Directions for this task: Copy out each line of the data that contains "PADLOCK".

[Spatial object tracking data]
____________

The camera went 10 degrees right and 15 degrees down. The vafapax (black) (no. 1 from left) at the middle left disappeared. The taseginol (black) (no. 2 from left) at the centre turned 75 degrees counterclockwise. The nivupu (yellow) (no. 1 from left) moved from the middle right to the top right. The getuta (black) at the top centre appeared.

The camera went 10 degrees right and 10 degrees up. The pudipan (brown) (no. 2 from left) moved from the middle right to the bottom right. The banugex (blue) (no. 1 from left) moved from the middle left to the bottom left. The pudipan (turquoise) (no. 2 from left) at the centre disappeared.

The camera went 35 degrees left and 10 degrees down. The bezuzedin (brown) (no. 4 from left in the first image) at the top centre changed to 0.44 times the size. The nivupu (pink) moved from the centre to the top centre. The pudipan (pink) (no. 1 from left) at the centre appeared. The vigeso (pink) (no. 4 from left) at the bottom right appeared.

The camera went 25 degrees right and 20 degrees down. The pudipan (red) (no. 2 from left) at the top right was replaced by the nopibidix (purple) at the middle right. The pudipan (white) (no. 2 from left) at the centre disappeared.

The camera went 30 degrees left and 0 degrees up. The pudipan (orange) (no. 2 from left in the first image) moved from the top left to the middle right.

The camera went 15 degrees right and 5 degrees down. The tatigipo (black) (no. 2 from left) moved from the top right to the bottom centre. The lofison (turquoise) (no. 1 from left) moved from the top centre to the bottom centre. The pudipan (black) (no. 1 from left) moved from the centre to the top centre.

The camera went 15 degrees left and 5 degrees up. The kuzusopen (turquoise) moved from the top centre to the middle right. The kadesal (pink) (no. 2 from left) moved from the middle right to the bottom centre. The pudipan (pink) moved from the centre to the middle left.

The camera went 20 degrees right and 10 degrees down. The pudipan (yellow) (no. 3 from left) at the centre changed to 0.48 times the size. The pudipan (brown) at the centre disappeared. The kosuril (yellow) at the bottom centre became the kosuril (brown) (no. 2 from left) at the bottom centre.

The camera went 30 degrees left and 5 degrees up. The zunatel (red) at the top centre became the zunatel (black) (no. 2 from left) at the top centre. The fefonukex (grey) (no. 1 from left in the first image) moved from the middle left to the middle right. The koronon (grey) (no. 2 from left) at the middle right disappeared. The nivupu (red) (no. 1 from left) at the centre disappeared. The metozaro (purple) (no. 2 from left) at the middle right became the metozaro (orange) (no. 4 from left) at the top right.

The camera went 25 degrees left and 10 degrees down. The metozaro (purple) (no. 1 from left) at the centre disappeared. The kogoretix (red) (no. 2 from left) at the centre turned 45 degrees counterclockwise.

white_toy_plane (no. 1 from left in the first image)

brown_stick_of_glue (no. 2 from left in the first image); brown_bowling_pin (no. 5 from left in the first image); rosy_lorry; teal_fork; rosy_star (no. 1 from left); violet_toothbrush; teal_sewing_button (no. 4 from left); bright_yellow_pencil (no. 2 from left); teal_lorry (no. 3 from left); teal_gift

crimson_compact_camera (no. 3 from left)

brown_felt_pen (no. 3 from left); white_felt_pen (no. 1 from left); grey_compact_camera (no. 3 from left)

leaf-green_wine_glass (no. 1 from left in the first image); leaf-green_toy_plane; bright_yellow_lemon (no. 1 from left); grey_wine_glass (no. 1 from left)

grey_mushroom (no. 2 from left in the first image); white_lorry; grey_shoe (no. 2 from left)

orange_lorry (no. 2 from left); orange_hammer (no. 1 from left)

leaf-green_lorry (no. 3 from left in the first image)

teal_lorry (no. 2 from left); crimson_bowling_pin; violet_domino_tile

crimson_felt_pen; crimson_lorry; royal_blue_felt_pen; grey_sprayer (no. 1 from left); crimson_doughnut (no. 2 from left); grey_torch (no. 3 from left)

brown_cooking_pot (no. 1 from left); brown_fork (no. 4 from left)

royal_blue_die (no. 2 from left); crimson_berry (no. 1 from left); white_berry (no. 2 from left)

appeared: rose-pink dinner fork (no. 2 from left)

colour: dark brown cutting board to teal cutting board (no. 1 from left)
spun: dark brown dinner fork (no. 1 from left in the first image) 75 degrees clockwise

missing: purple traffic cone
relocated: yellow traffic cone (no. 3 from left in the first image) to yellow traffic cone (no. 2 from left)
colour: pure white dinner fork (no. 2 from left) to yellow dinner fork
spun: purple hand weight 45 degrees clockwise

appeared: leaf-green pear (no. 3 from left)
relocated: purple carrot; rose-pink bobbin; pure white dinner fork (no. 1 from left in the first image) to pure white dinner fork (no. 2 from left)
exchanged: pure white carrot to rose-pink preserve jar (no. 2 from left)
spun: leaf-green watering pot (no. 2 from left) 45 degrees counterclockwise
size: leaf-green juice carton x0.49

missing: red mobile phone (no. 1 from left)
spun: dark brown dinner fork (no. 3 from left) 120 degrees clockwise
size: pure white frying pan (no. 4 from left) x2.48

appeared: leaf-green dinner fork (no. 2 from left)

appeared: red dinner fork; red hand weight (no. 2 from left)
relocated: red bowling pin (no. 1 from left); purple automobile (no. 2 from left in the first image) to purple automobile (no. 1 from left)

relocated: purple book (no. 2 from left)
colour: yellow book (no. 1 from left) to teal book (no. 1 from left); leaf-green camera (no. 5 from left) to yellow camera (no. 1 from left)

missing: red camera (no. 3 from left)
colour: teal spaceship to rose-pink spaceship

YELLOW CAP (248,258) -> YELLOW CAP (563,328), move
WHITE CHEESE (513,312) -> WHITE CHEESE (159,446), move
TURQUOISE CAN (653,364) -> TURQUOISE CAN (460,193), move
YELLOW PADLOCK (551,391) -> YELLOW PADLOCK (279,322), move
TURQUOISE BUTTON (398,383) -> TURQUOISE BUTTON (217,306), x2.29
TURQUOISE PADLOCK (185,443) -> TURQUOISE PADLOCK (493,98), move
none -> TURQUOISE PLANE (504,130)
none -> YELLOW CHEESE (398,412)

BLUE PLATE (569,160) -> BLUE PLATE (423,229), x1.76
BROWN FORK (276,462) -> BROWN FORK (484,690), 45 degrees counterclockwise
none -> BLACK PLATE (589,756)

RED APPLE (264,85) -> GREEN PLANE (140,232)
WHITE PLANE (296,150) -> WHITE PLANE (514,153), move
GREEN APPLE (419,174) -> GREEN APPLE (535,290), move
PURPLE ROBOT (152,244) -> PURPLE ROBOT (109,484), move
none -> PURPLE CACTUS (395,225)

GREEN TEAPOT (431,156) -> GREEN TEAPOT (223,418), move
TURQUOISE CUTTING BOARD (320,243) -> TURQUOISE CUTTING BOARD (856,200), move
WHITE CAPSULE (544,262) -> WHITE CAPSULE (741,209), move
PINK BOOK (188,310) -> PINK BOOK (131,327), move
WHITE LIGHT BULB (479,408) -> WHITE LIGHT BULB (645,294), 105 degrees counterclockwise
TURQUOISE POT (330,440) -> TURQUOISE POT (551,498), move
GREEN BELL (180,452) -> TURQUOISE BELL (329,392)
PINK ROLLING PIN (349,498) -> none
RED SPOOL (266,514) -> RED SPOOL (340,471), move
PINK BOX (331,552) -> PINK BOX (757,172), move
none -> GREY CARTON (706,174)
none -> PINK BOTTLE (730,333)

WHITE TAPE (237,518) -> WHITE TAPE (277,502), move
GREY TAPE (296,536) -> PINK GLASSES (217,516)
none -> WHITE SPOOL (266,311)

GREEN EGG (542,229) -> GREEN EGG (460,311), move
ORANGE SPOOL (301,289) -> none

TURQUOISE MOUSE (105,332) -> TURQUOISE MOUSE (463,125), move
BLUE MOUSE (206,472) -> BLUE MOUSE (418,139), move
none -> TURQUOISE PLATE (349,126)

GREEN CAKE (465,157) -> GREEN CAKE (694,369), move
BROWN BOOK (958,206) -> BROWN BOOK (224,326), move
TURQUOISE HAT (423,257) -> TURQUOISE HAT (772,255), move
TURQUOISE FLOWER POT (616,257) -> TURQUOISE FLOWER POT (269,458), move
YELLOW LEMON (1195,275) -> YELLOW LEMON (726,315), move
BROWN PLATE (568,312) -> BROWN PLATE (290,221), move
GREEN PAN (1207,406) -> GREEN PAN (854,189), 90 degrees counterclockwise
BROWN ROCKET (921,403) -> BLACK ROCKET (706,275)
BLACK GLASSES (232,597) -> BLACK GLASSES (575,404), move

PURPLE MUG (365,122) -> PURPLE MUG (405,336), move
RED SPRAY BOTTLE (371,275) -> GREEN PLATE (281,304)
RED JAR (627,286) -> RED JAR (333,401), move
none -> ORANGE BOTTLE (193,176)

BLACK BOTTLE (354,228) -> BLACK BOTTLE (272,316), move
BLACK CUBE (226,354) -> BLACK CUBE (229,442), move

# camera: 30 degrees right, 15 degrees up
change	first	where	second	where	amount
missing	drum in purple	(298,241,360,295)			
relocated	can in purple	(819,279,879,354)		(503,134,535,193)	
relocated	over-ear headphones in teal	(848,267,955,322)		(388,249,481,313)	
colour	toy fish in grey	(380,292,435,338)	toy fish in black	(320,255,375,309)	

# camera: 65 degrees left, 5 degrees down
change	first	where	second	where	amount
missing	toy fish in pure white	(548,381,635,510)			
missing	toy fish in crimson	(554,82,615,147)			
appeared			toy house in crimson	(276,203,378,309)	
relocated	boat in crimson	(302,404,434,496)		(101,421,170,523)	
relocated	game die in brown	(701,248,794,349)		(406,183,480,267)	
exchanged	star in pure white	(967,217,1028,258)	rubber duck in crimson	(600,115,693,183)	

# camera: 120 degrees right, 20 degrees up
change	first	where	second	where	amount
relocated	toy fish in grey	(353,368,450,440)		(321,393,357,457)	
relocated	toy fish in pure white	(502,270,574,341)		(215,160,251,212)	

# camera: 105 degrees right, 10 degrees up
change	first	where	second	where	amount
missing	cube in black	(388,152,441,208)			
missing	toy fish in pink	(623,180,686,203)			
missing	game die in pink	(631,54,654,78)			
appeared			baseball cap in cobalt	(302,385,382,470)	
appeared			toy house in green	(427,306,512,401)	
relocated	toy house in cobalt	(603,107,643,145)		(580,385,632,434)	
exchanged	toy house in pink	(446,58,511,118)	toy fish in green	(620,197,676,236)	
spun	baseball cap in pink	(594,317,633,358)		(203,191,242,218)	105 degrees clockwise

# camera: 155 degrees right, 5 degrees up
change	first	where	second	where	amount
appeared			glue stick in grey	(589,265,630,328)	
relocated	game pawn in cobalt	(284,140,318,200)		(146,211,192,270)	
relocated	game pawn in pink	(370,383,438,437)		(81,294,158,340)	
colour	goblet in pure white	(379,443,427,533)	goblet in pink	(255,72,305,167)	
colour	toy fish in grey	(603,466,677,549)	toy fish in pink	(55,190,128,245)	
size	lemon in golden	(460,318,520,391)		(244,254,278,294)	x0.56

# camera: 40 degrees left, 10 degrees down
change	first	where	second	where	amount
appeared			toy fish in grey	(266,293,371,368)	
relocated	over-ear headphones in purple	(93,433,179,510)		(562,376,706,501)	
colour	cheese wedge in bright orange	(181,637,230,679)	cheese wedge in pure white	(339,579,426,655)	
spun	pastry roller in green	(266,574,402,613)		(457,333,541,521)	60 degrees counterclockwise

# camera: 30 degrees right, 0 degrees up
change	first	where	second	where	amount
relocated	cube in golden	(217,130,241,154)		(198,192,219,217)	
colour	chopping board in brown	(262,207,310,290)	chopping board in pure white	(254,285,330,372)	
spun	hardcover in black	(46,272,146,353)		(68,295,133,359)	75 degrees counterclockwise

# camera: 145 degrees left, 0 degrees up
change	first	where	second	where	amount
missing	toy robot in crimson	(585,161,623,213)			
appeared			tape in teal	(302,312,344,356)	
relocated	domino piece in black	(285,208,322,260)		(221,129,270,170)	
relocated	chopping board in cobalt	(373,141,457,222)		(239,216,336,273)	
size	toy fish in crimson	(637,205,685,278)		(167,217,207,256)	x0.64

____________

Worked solution:
YELLOW PADLOCK (551,391) -> YELLOW PADLOCK (279,322), move
TURQUOISE PADLOCK (185,443) -> TURQUOISE PADLOCK (493,98), move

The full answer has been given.